- WHAT THE TASK REQUIRES:
Lines in the listing under this task are to be copied exactly.

- RECORDS PROVIDED:

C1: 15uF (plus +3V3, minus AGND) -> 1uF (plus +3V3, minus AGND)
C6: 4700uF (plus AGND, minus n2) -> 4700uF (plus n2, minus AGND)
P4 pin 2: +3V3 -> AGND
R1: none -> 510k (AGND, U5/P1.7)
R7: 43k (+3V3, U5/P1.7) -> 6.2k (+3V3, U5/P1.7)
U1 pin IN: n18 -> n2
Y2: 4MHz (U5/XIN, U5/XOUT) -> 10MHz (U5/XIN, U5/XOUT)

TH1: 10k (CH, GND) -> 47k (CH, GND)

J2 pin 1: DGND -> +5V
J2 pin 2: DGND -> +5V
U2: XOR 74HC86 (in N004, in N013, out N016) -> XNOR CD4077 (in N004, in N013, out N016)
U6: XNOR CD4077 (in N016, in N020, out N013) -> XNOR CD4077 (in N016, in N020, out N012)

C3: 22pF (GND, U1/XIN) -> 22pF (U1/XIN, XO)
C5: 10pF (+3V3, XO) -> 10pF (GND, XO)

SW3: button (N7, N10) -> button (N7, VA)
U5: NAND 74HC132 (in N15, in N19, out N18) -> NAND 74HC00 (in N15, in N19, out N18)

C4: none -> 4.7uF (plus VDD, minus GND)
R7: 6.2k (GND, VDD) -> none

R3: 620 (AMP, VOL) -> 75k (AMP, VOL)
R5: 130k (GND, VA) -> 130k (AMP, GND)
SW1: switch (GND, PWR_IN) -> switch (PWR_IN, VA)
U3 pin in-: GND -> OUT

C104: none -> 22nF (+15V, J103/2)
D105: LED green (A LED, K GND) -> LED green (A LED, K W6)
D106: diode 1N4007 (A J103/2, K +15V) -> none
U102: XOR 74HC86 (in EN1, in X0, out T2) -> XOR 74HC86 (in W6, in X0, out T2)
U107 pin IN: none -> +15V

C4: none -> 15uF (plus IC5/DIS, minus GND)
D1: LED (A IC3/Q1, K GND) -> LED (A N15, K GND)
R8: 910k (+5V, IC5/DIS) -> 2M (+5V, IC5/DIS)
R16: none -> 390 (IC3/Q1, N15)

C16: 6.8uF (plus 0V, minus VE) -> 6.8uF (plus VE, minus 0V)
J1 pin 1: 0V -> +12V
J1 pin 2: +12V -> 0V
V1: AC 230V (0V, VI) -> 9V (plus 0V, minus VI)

- TASK RESPONSE:
C1: 15uF (plus +3V3, minus AGND) -> 1uF (plus +3V3, minus AGND)
C6: 4700uF (plus AGND, minus n2) -> 4700uF (plus n2, minus AGND)
P4 pin 2: +3V3 -> AGND
R1: none -> 510k (AGND, U5/P1.7)
R7: 43k (+3V3, U5/P1.7) -> 6.2k (+3V3, U5/P1.7)
U1 pin IN: n18 -> n2
Y2: 4MHz (U5/XIN, U5/XOUT) -> 10MHz (U5/XIN, U5/XOUT)

TH1: 10k (CH, GND) -> 47k (CH, GND)

J2 pin 1: DGND -> +5V
J2 pin 2: DGND -> +5V
U2: XOR 74HC86 (in N004, in N013, out N016) -> XNOR CD4077 (in N004, in N013, out N016)
U6: XNOR CD4077 (in N016, in N020, out N013) -> XNOR CD4077 (in N016, in N020, out N012)

C3: 22pF (GND, U1/XIN) -> 22pF (U1/XIN, XO)
C5: 10pF (+3V3, XO) -> 10pF (GND, XO)

SW3: button (N7, N10) -> button (N7, VA)
U5: NAND 74HC132 (in N15, in N19, out N18) -> NAND 74HC00 (in N15, in N19, out N18)

C4: none -> 4.7uF (plus VDD, minus GND)
R7: 6.2k (GND, VDD) -> none

R3: 620 (AMP, VOL) -> 75k (AMP, VOL)
R5: 130k (GND, VA) -> 130k (AMP, GND)
SW1: switch (GND, PWR_IN) -> switch (PWR_IN, VA)
U3 pin in-: GND -> OUT

C104: none -> 22nF (+15V, J103/2)
D105: LED green (A LED, K GND) -> LED green (A LED, K W6)
D106: diode 1N4007 (A J103/2, K +15V) -> none
U102: XOR 74HC86 (in EN1, in X0, out T2) -> XOR 74HC86 (in W6, in X0, out T2)
U107 pin IN: none -> +15V

C4: none -> 15uF (plus IC5/DIS, minus GND)
D1: LED (A IC3/Q1, K GND) -> LED (A N15, K GND)
R8: 910k (+5V, IC5/DIS) -> 2M (+5V, IC5/DIS)
R16: none -> 390 (IC3/Q1, N15)

C16: 6.8uF (plus 0V, minus VE) -> 6.8uF (plus VE, minus 0V)
J1 pin 1: 0V -> +12V
J1 pin 2: +12V -> 0V
V1: AC 230V (0V, VI) -> 9V (plus 0V, minus VI)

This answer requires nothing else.